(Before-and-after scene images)
★ ★ ★ ★ ★ ★ ★
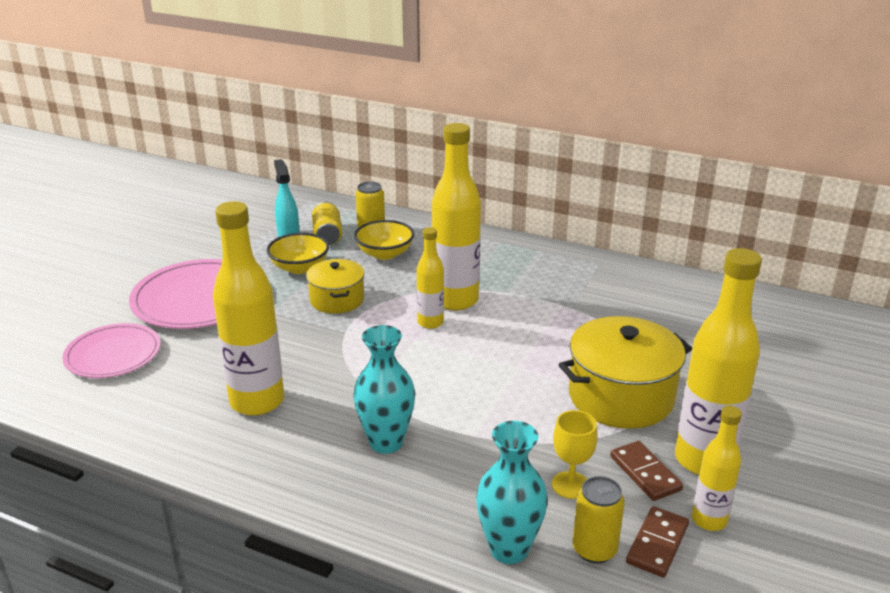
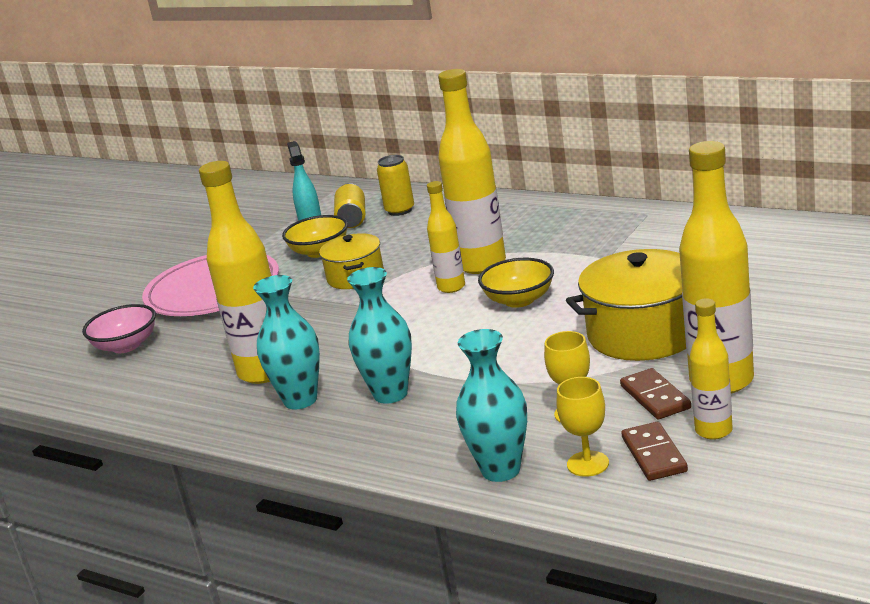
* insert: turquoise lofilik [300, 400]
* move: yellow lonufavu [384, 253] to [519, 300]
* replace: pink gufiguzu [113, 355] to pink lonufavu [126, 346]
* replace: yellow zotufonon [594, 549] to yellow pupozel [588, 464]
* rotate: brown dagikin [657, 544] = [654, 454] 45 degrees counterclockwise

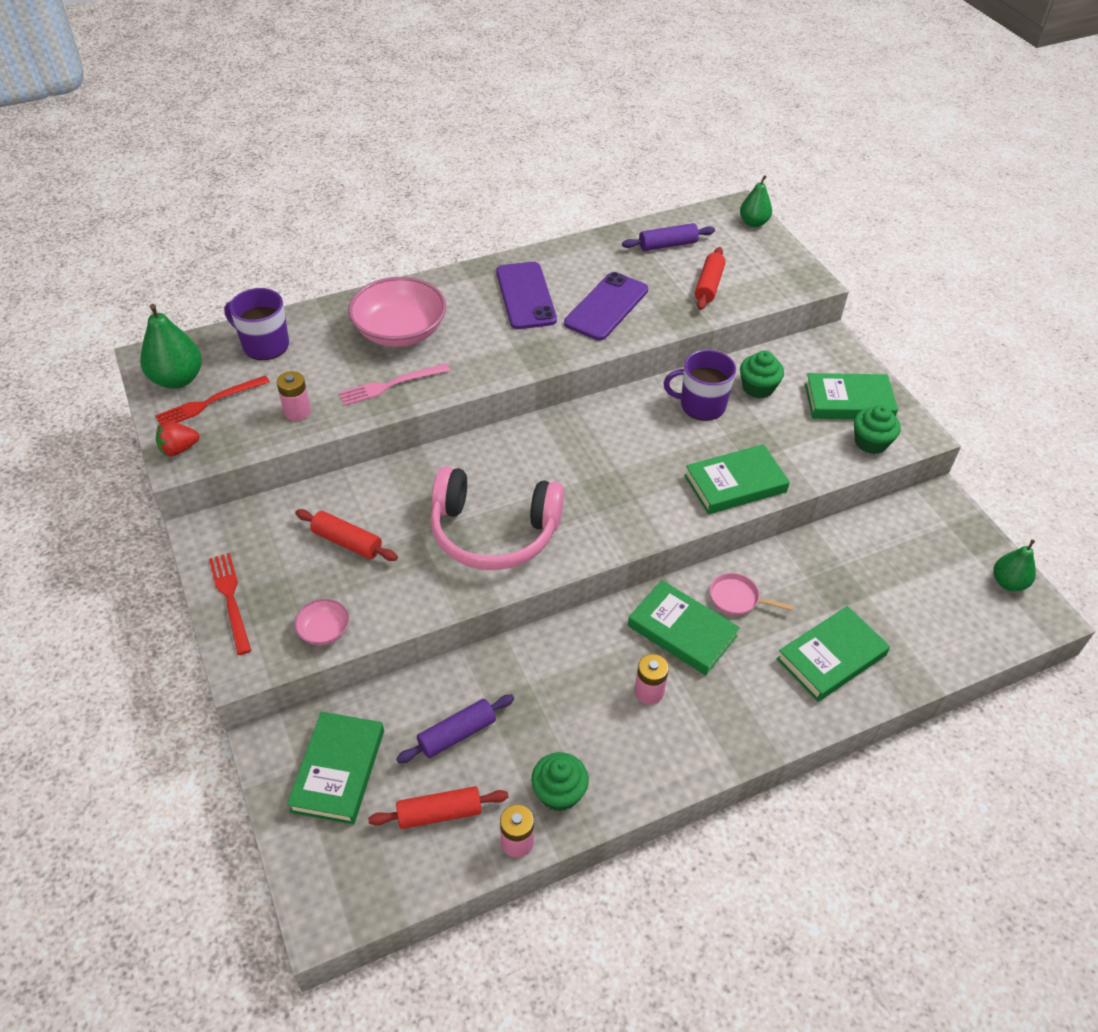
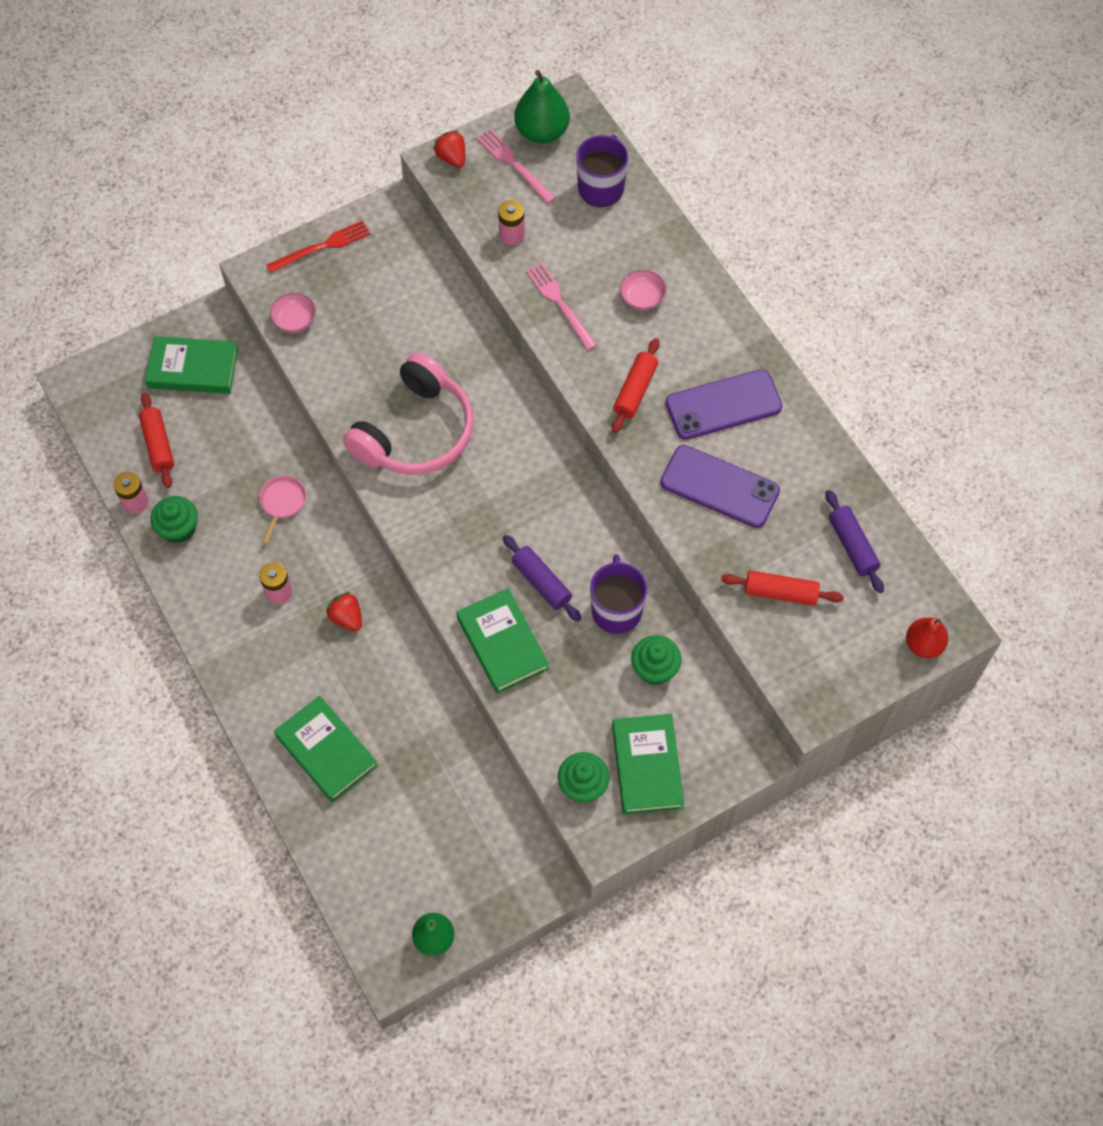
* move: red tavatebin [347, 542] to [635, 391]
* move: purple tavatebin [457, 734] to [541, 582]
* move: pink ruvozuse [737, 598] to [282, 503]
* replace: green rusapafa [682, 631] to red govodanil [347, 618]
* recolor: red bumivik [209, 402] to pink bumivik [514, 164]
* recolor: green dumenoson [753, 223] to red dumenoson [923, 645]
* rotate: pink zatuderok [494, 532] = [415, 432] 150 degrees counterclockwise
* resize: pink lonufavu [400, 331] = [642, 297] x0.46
★ ★ ★ ★ ★ ★ ★
> _EXERCISE REQUIREMENTS_:
Looking at the entries above, how many lines contain the word "yellow"? Answer with the number alone.

> _TASK RESPONSE_:
2